**Aim of the task**
An exact transcription of all the entries is needed; pictures stay out.

**Data under study**
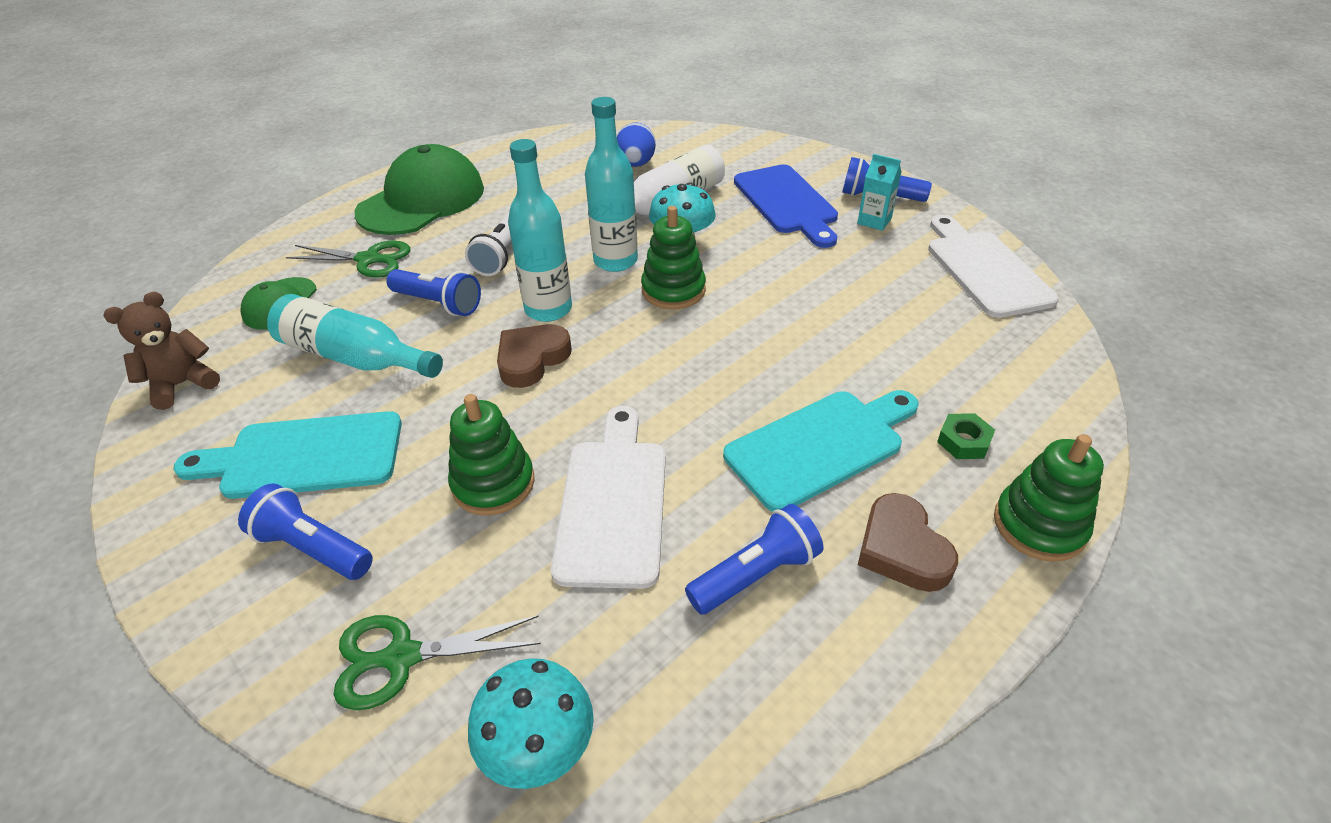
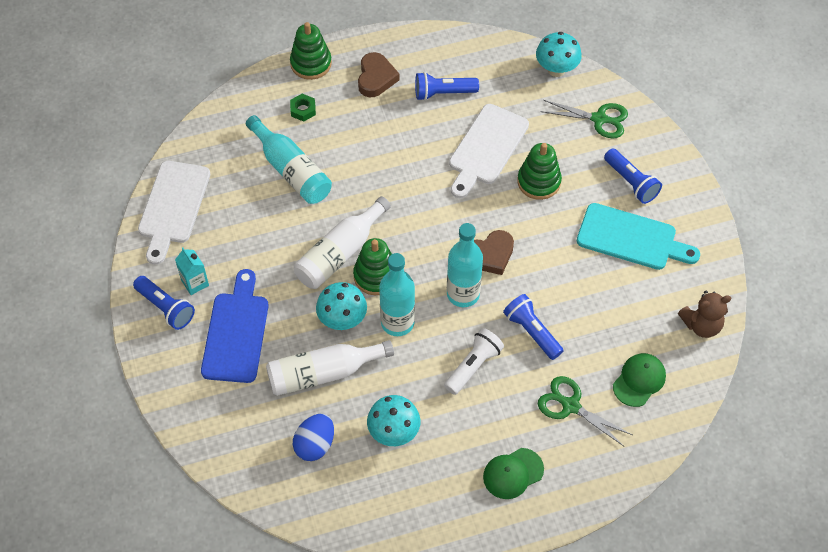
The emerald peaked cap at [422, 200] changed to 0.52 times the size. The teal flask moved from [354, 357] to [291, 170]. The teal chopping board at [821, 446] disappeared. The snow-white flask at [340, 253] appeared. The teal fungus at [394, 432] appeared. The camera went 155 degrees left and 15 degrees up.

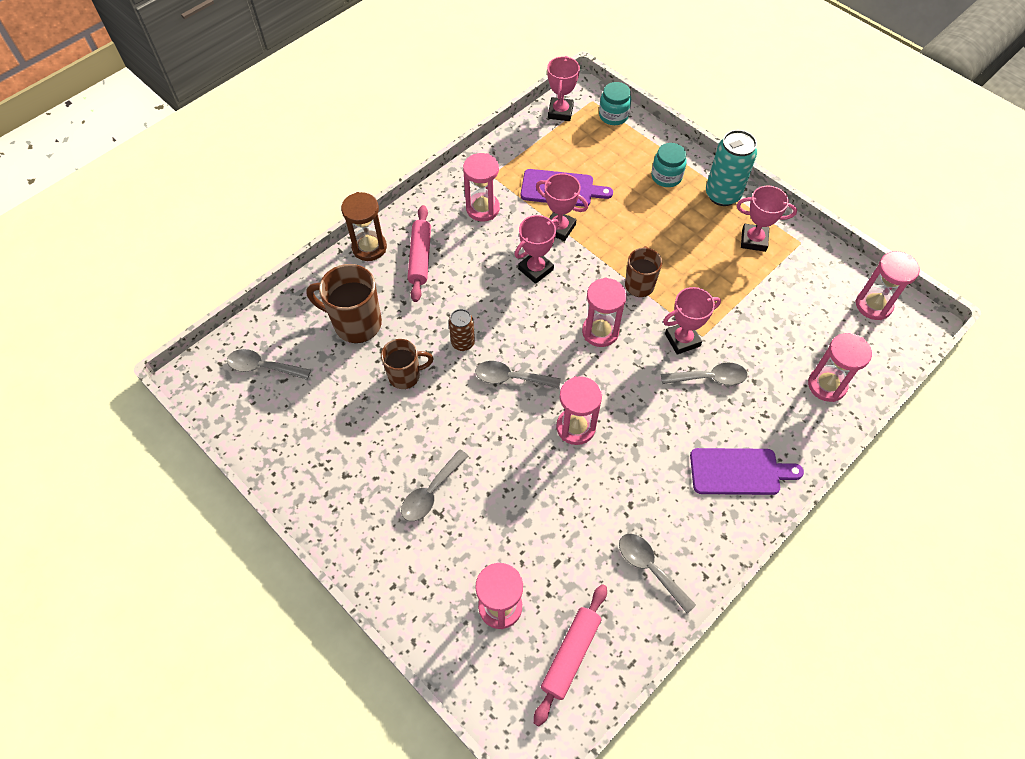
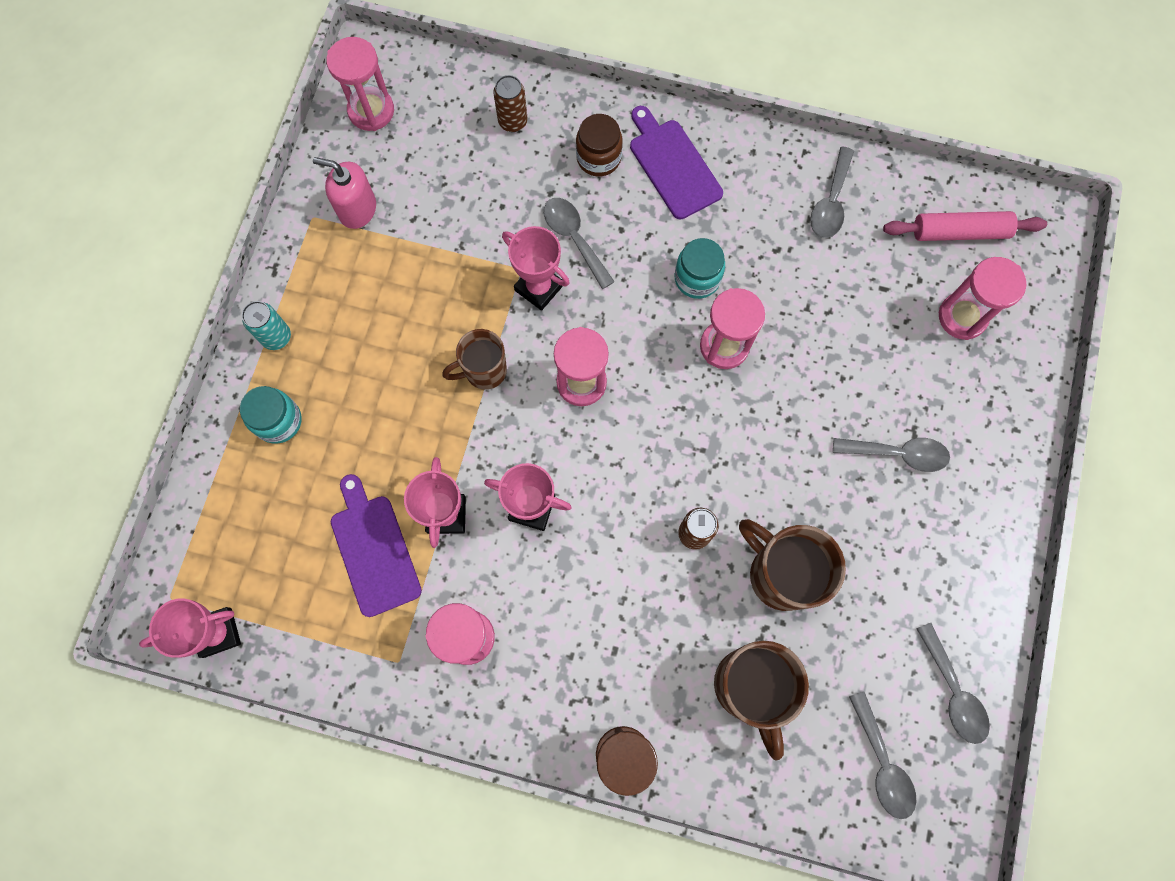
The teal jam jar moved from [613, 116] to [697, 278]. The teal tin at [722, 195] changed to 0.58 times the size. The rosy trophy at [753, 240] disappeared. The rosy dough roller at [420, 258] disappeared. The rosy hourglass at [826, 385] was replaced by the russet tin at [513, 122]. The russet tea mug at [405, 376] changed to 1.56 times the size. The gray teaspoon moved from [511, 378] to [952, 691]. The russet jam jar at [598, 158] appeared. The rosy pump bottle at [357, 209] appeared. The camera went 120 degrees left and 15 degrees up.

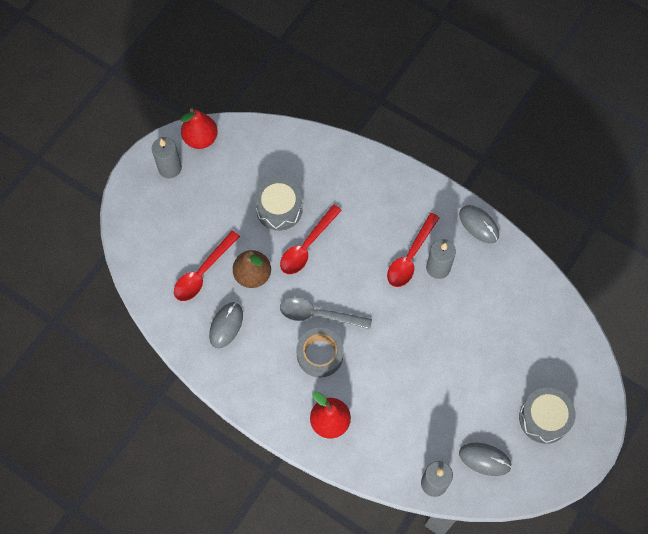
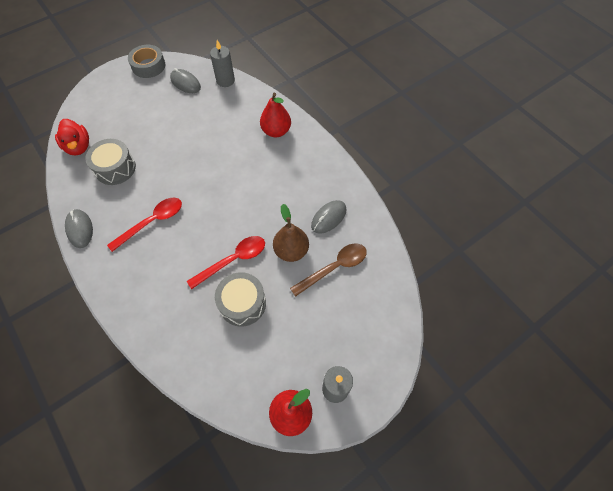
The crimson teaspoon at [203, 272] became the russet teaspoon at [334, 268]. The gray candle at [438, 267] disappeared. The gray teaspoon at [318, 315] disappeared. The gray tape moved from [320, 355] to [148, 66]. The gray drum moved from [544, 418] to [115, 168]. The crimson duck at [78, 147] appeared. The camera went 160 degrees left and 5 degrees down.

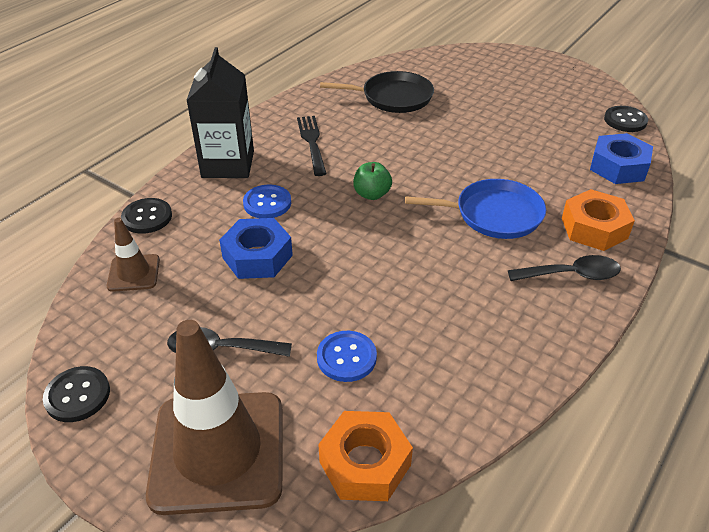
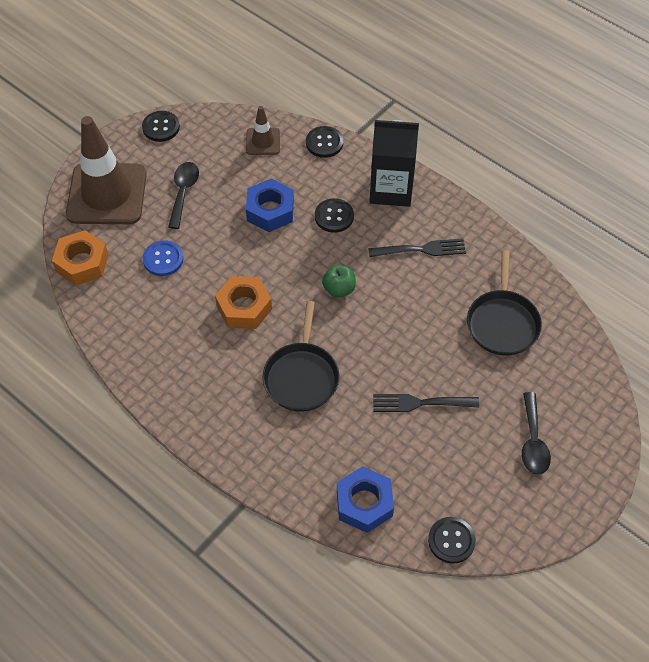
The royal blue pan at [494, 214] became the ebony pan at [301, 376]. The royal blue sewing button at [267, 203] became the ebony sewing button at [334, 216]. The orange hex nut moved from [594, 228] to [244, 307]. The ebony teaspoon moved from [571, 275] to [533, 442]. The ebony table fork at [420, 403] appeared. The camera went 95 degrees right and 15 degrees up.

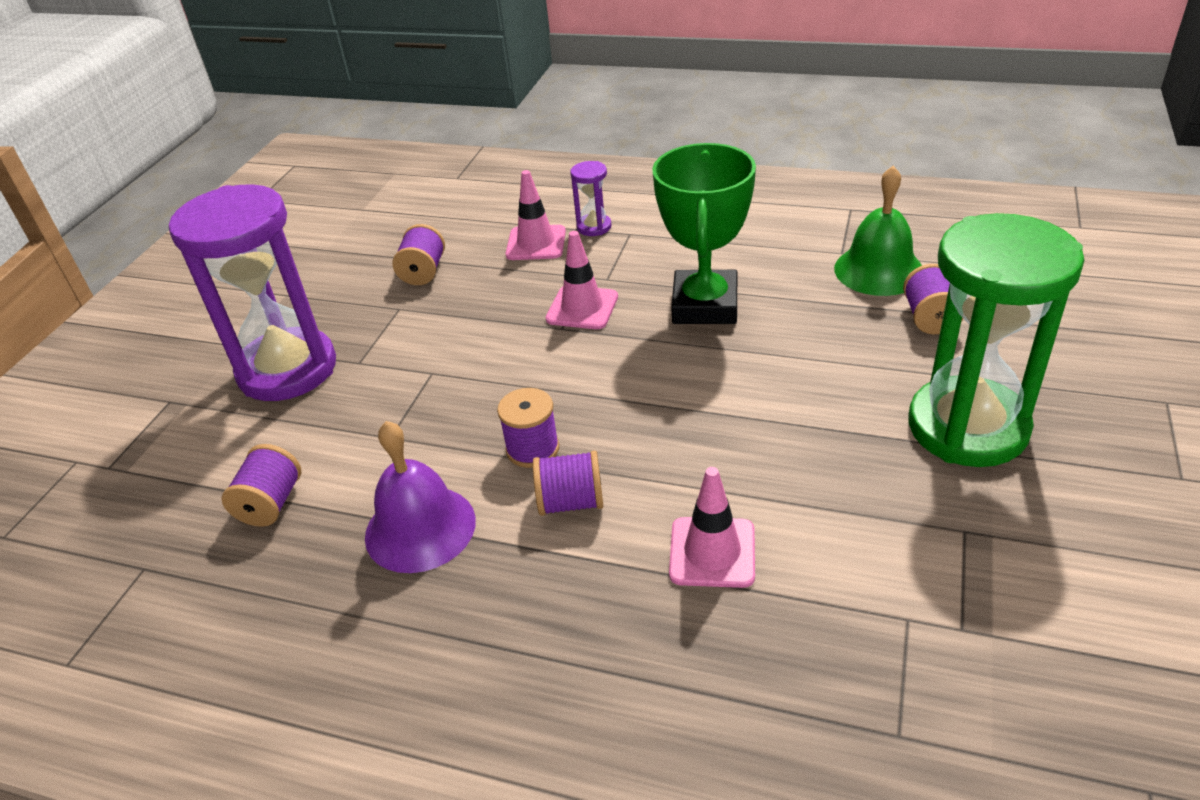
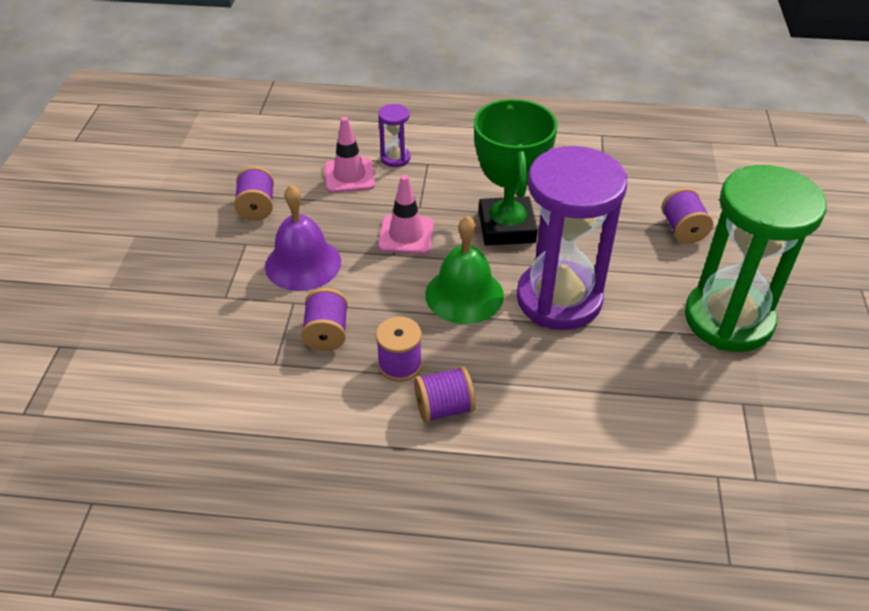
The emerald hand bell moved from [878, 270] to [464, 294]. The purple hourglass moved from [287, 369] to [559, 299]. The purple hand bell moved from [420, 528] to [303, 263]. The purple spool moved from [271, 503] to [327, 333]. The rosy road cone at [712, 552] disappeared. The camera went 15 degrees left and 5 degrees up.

**Output of the task**
The emerald peaked cap at [422, 200] changed to 0.52 times the size. The teal flask moved from [354, 357] to [291, 170]. The teal chopping board at [821, 446] disappeared. The snow-white flask at [340, 253] appeared. The teal fungus at [394, 432] appeared. The camera went 155 degrees left and 15 degrees up.

The teal jam jar moved from [613, 116] to [697, 278]. The teal tin at [722, 195] changed to 0.58 times the size. The rosy trophy at [753, 240] disappeared. The rosy dough roller at [420, 258] disappeared. The rosy hourglass at [826, 385] was replaced by the russet tin at [513, 122]. The russet tea mug at [405, 376] changed to 1.56 times the size. The gray teaspoon moved from [511, 378] to [952, 691]. The russet jam jar at [598, 158] appeared. The rosy pump bottle at [357, 209] appeared. The camera went 120 degrees left and 15 degrees up.

The crimson teaspoon at [203, 272] became the russet teaspoon at [334, 268]. The gray candle at [438, 267] disappeared. The gray teaspoon at [318, 315] disappeared. The gray tape moved from [320, 355] to [148, 66]. The gray drum moved from [544, 418] to [115, 168]. The crimson duck at [78, 147] appeared. The camera went 160 degrees left and 5 degrees down.

The royal blue pan at [494, 214] became the ebony pan at [301, 376]. The royal blue sewing button at [267, 203] became the ebony sewing button at [334, 216]. The orange hex nut moved from [594, 228] to [244, 307]. The ebony teaspoon moved from [571, 275] to [533, 442]. The ebony table fork at [420, 403] appeared. The camera went 95 degrees right and 15 degrees up.

The emerald hand bell moved from [878, 270] to [464, 294]. The purple hourglass moved from [287, 369] to [559, 299]. The purple hand bell moved from [420, 528] to [303, 263]. The purple spool moved from [271, 503] to [327, 333]. The rosy road cone at [712, 552] disappeared. The camera went 15 degrees left and 5 degrees up.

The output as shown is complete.